[[ Task input, beginning ]]

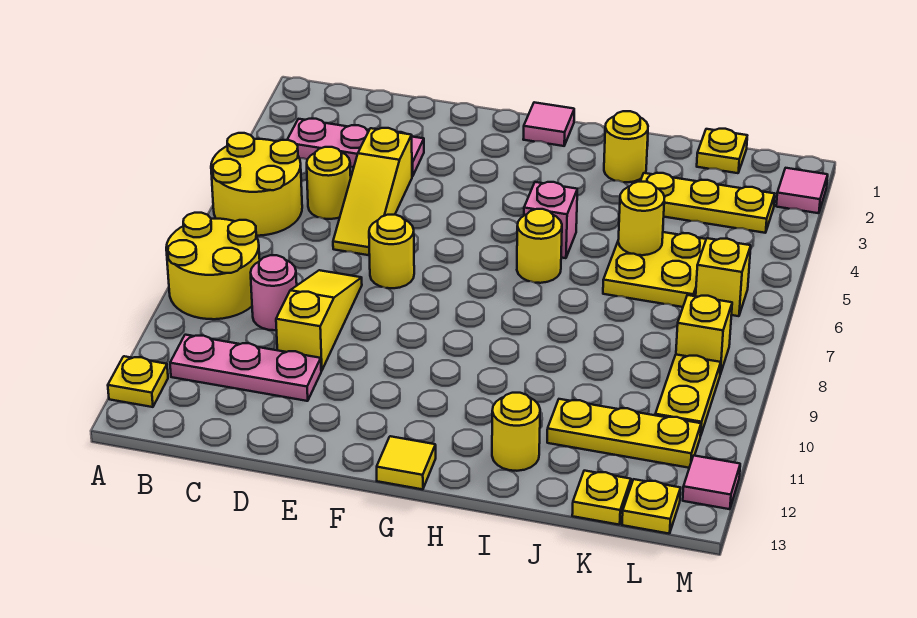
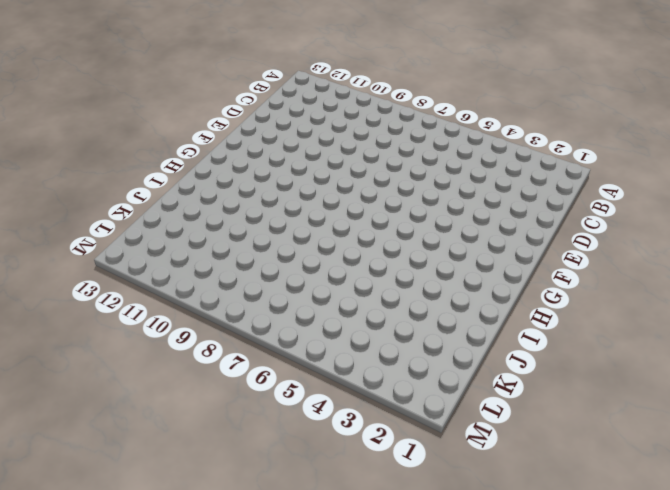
none -> yellow round brick A5:B6 level 1
none -> yellow round brick A8:B9 level 1
none -> yellow plate A12 level 1

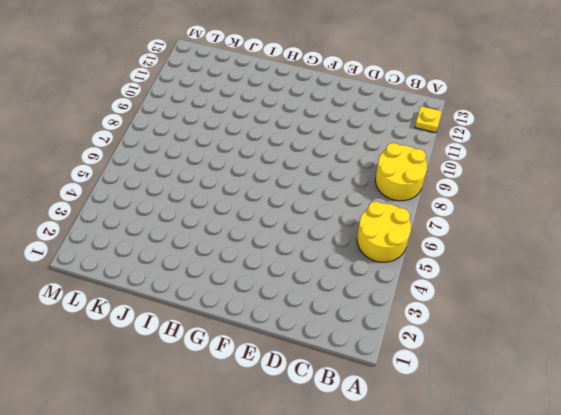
none -> pink plate B3:D3 level 1
none -> pink plate B11:D11 level 1
none -> yellow round brick C5 level 1

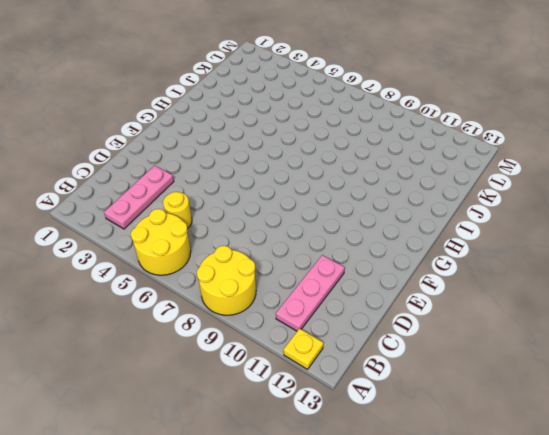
none -> pink round brick C9 level 1
none -> yellow slope D4:D6 level 1 top 4
none -> yellow slope D8:D10 level 1 top 10

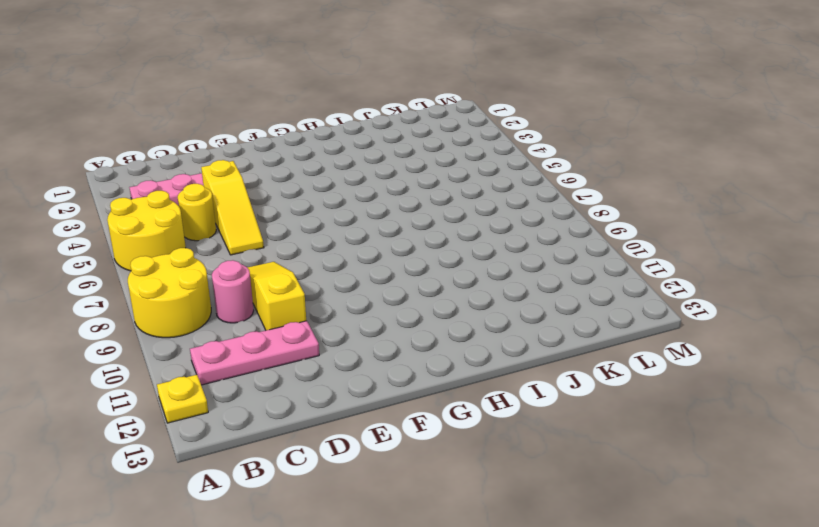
none -> yellow round brick E7 level 1
none -> pink tile G1 level 1
none -> yellow tile G13 level 1

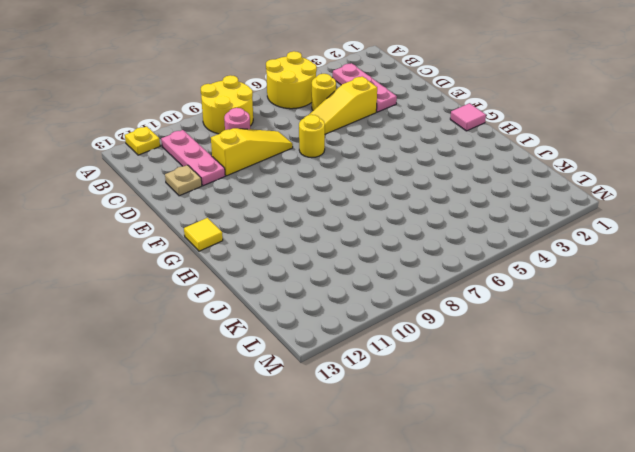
tan plate D12 level 1 -> none
none -> pink brick H5 level 1
none -> yellow round brick H6 level 1
none -> yellow round brick I2 level 1

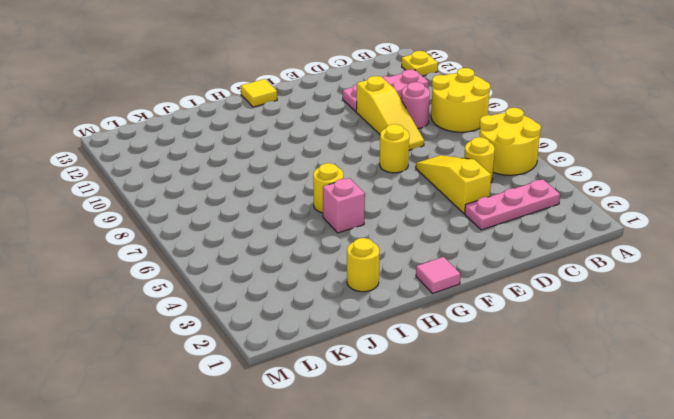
none -> yellow round brick I12 level 1
none -> yellow plate J3:L3 level 1
none -> yellow plate J5:K6 level 1

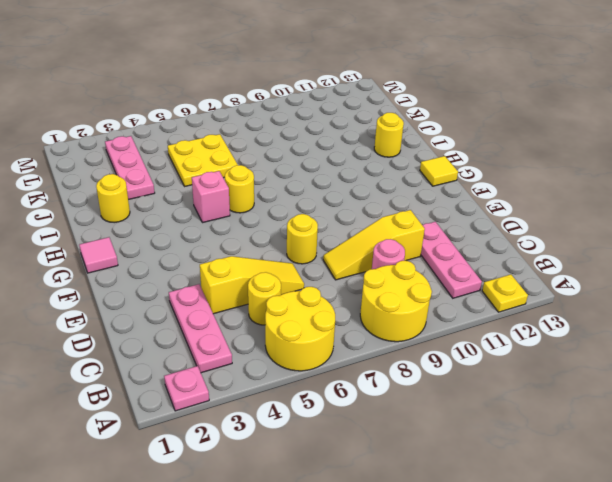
pink plate A2 level 1 -> none
pink plate J3:L3 level 1 -> yellow plate J3:L3 level 1
none -> yellow plate J11:L11 level 1
none -> yellow plate K1 level 1
none -> yellow plate K13 level 1

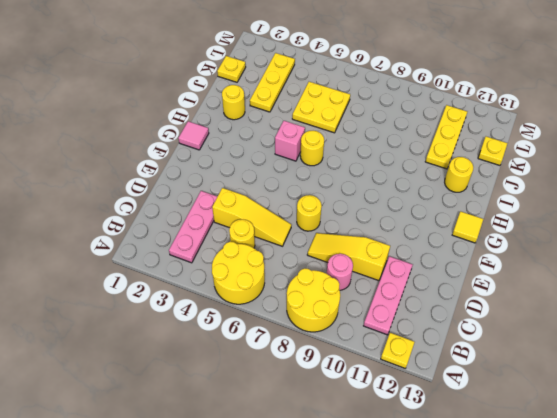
none -> yellow brick L6 level 1
none -> yellow brick L8 level 1
none -> yellow plate L9:L10 level 1

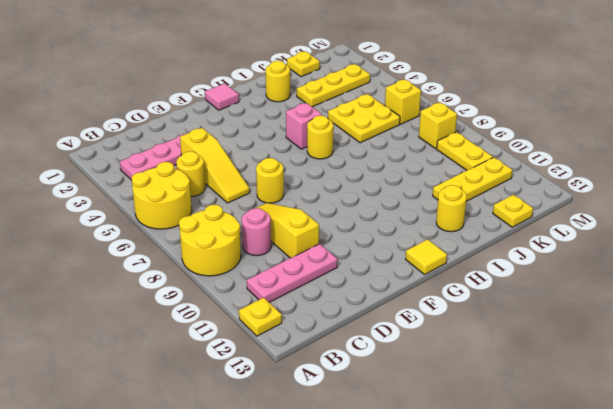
none -> yellow plate L13 level 1
none -> pink tile M2 level 1
none -> pink tile M12 level 1

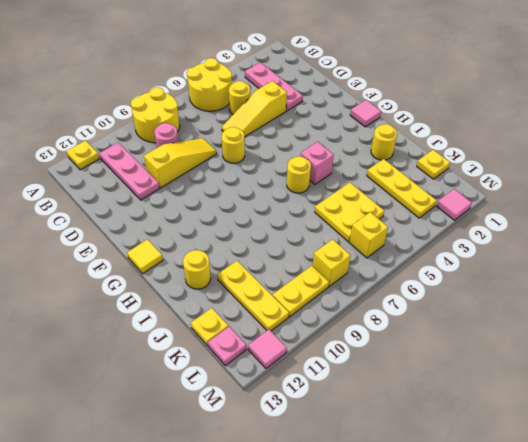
pink plate L13 level 1 -> yellow plate L13 level 1
none -> yellow round brick J5 level 2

[[ Task input, end ]]

▶ [Exercise objective]:
Each line from the first line of the listing through the line with "none -> pink round brick C9 level 1" must be printed exactly, both ends included, and no picture may appear.

▶ [Answer box]:
none -> yellow round brick A5:B6 level 1
none -> yellow round brick A8:B9 level 1
none -> yellow plate A12 level 1

none -> pink plate B3:D3 level 1
none -> pink plate B11:D11 level 1
none -> yellow round brick C5 level 1

none -> pink round brick C9 level 1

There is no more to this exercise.